DATA IN THIS EXERCISE START

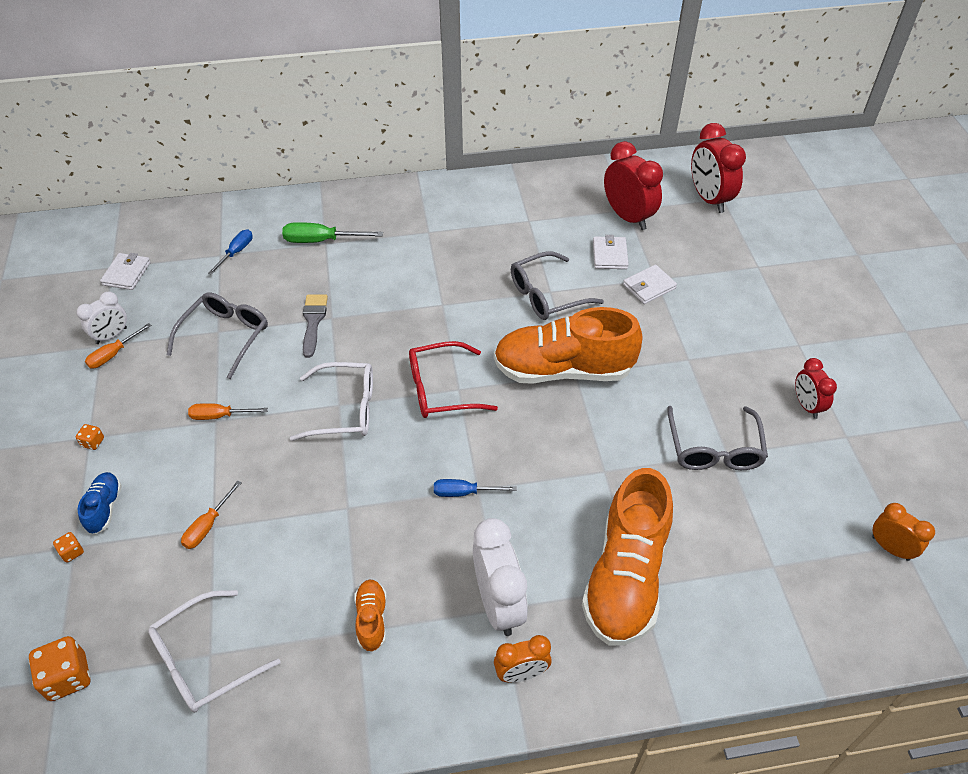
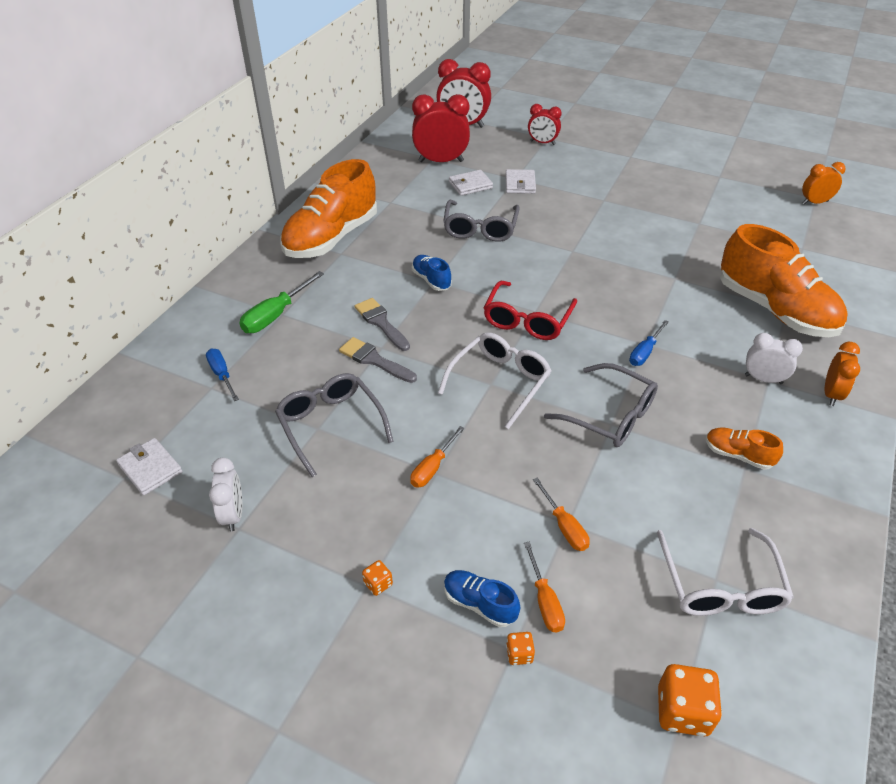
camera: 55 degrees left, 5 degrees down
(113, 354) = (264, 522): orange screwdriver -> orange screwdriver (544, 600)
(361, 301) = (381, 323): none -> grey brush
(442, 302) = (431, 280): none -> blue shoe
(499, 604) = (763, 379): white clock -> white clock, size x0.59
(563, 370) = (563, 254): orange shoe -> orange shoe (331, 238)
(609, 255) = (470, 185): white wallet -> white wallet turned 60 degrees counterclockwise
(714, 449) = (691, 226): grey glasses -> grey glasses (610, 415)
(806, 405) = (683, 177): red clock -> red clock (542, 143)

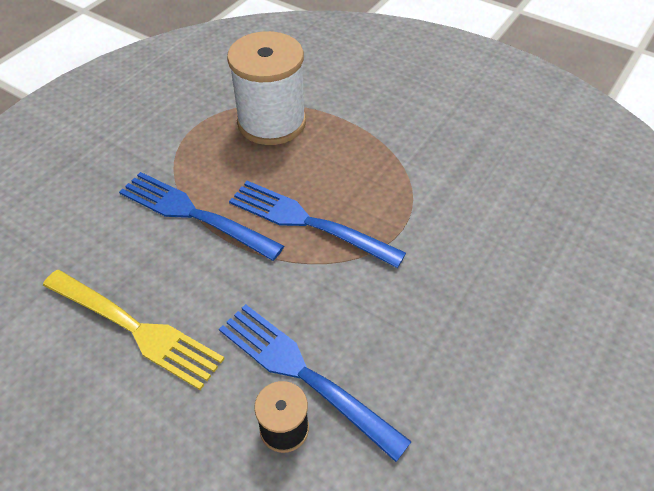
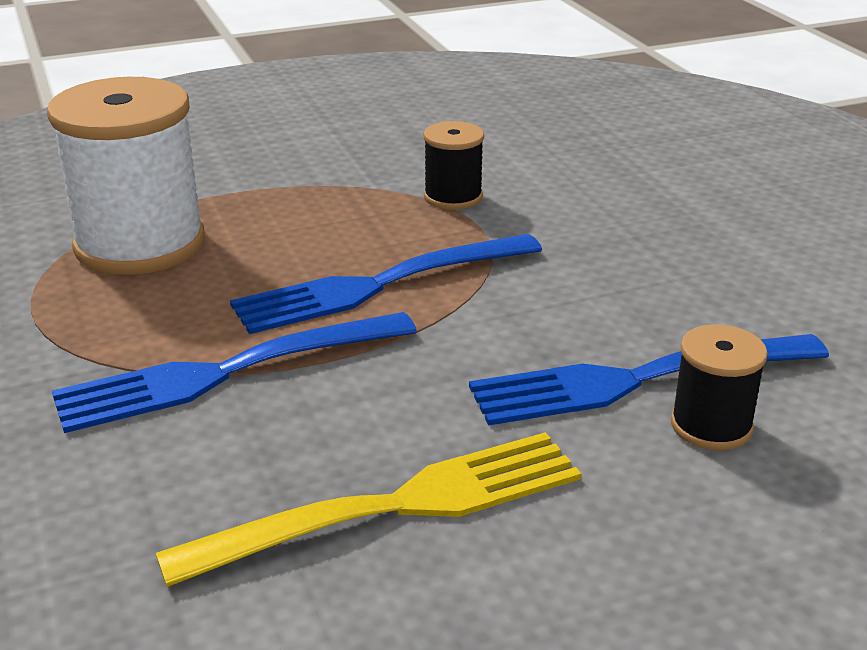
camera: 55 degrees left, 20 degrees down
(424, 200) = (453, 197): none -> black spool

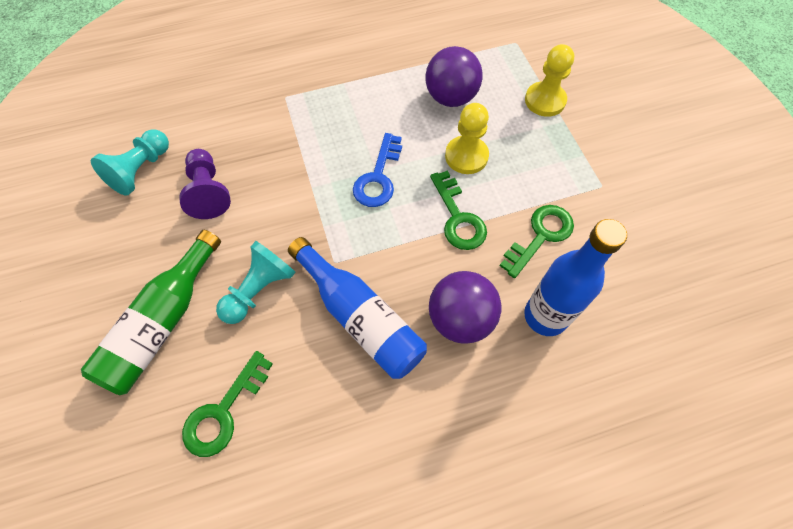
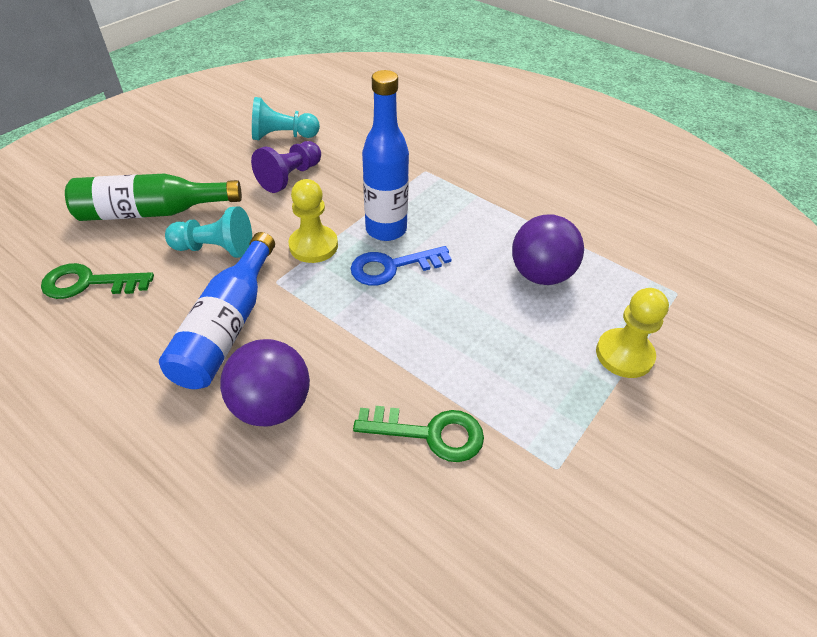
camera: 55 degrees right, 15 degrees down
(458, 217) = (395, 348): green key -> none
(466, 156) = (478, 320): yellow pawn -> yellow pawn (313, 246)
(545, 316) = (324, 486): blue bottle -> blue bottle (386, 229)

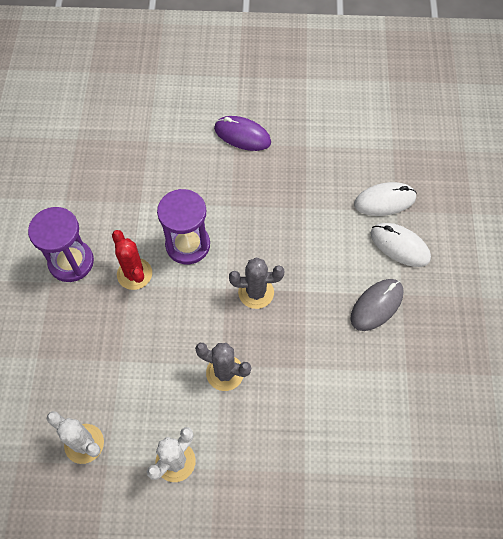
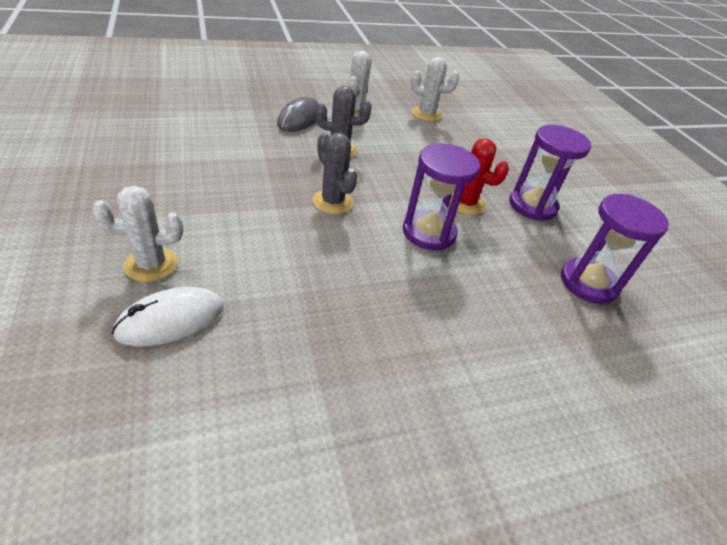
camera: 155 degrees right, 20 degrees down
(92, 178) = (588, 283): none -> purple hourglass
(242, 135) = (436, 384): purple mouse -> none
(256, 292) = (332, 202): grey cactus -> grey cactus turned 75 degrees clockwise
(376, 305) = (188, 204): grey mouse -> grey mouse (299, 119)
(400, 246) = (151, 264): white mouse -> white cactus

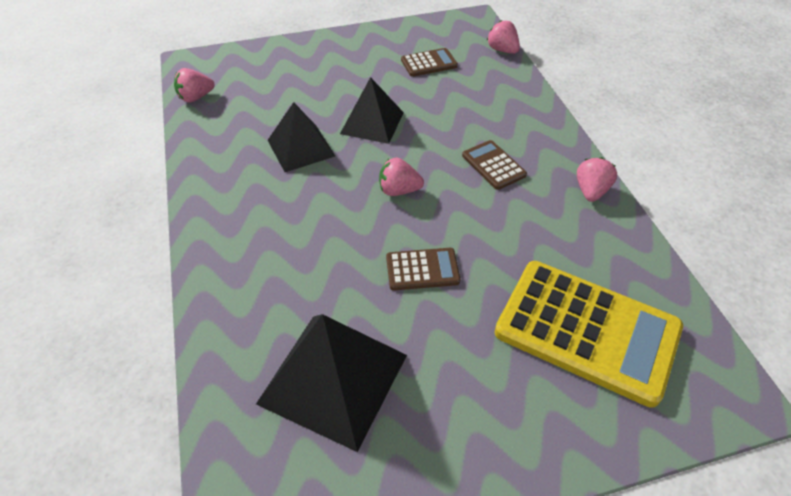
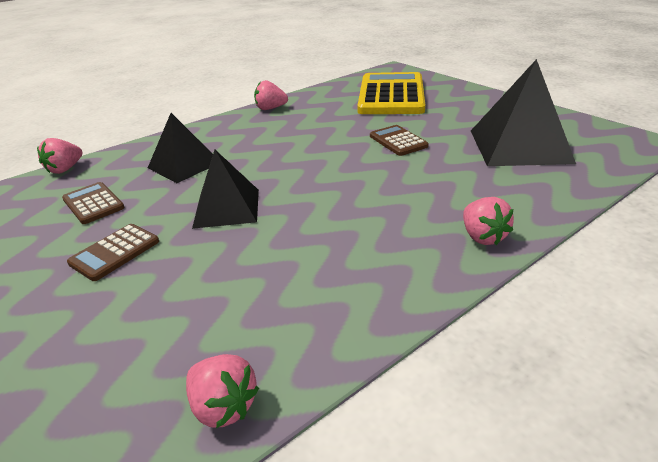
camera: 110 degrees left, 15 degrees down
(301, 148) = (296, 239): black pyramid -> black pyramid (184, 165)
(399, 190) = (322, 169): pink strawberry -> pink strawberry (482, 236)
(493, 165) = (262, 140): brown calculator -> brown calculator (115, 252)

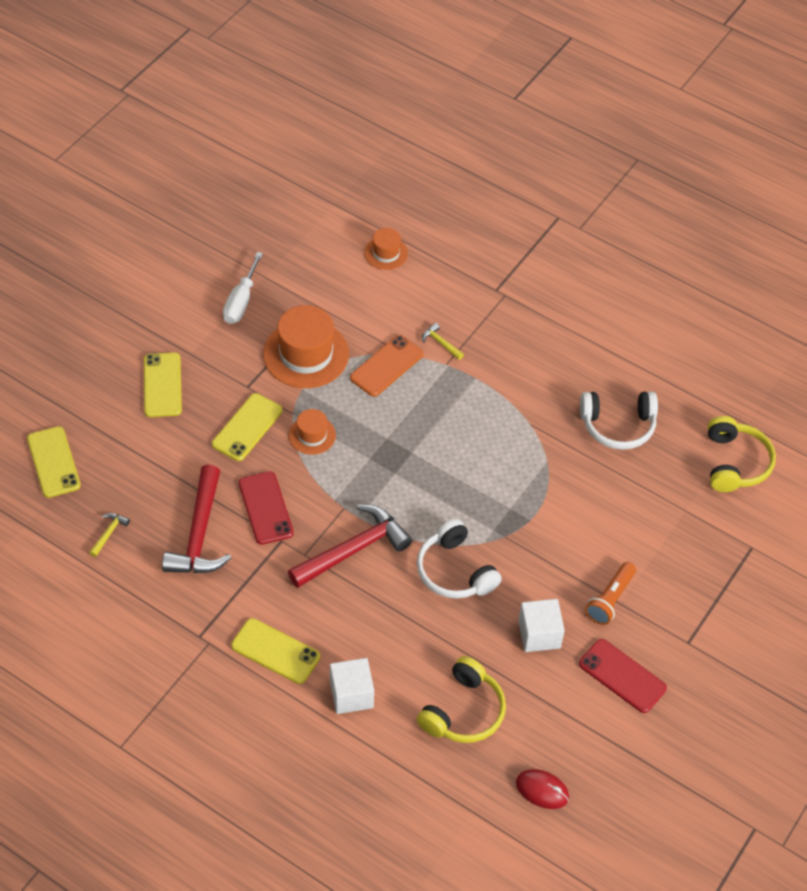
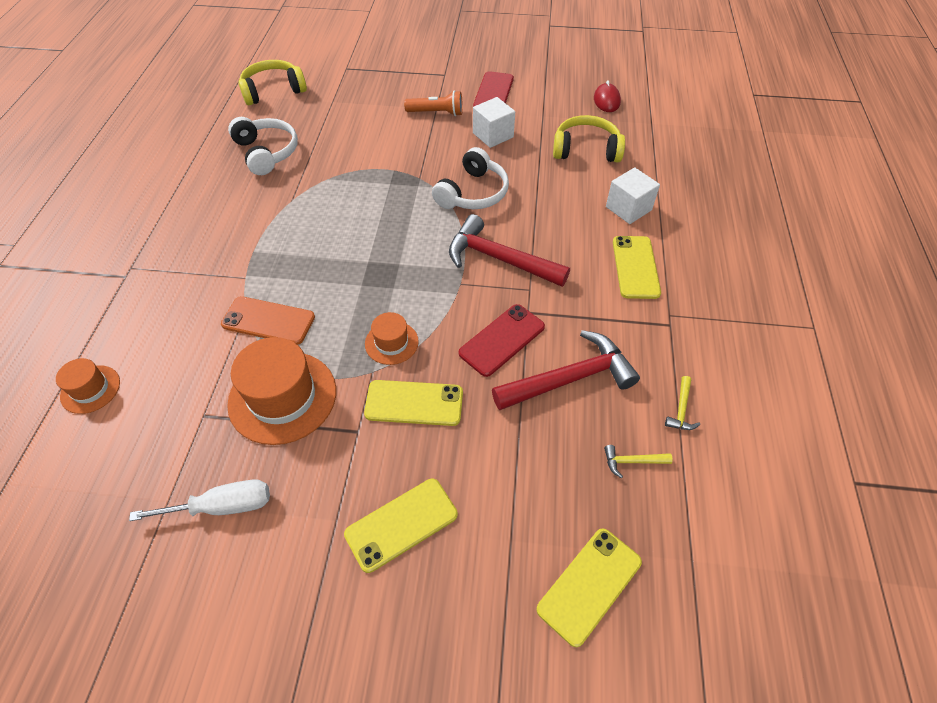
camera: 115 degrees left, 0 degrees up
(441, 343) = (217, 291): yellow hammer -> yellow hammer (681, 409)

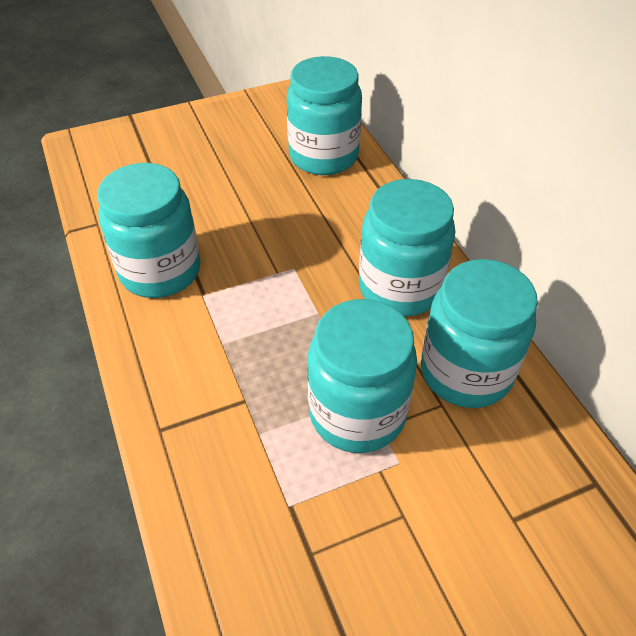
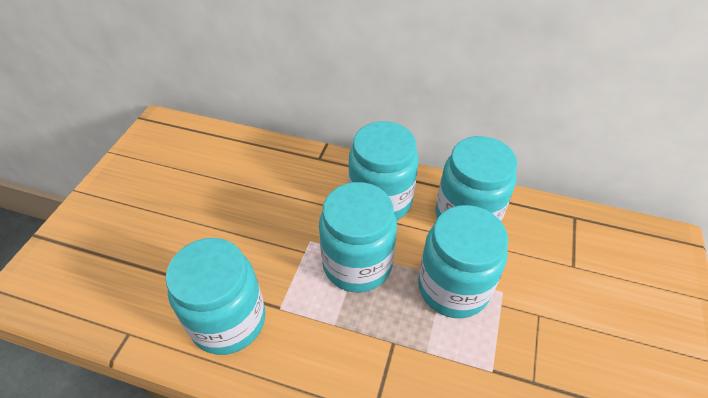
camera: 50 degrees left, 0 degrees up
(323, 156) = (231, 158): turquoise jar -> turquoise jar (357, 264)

DATA IN THIS EXERCISE END

→ **EXERCISE DESCRIPTION**
Retype all entries exactly, without the images.

→ **WRITTEN SOLUTION**
camera: 55 degrees left, 5 degrees down
(113, 354) = (264, 522): orange screwdriver -> orange screwdriver (544, 600)
(361, 301) = (381, 323): none -> grey brush
(442, 302) = (431, 280): none -> blue shoe
(499, 604) = (763, 379): white clock -> white clock, size x0.59
(563, 370) = (563, 254): orange shoe -> orange shoe (331, 238)
(609, 255) = (470, 185): white wallet -> white wallet turned 60 degrees counterclockwise
(714, 449) = (691, 226): grey glasses -> grey glasses (610, 415)
(806, 405) = (683, 177): red clock -> red clock (542, 143)

camera: 55 degrees left, 20 degrees down
(424, 200) = (453, 197): none -> black spool

camera: 55 degrees right, 15 degrees down
(458, 217) = (395, 348): green key -> none
(466, 156) = (478, 320): yellow pawn -> yellow pawn (313, 246)
(545, 316) = (324, 486): blue bottle -> blue bottle (386, 229)

camera: 155 degrees right, 20 degrees down
(92, 178) = (588, 283): none -> purple hourglass
(242, 135) = (436, 384): purple mouse -> none
(256, 292) = (332, 202): grey cactus -> grey cactus turned 75 degrees clockwise
(376, 305) = (188, 204): grey mouse -> grey mouse (299, 119)
(400, 246) = (151, 264): white mouse -> white cactus

camera: 110 degrees left, 15 degrees down
(301, 148) = (296, 239): black pyramid -> black pyramid (184, 165)
(399, 190) = (322, 169): pink strawberry -> pink strawberry (482, 236)
(493, 165) = (262, 140): brown calculator -> brown calculator (115, 252)

camera: 115 degrees left, 0 degrees up
(441, 343) = (217, 291): yellow hammer -> yellow hammer (681, 409)

camera: 50 degrees left, 0 degrees up
(323, 156) = (231, 158): turquoise jar -> turquoise jar (357, 264)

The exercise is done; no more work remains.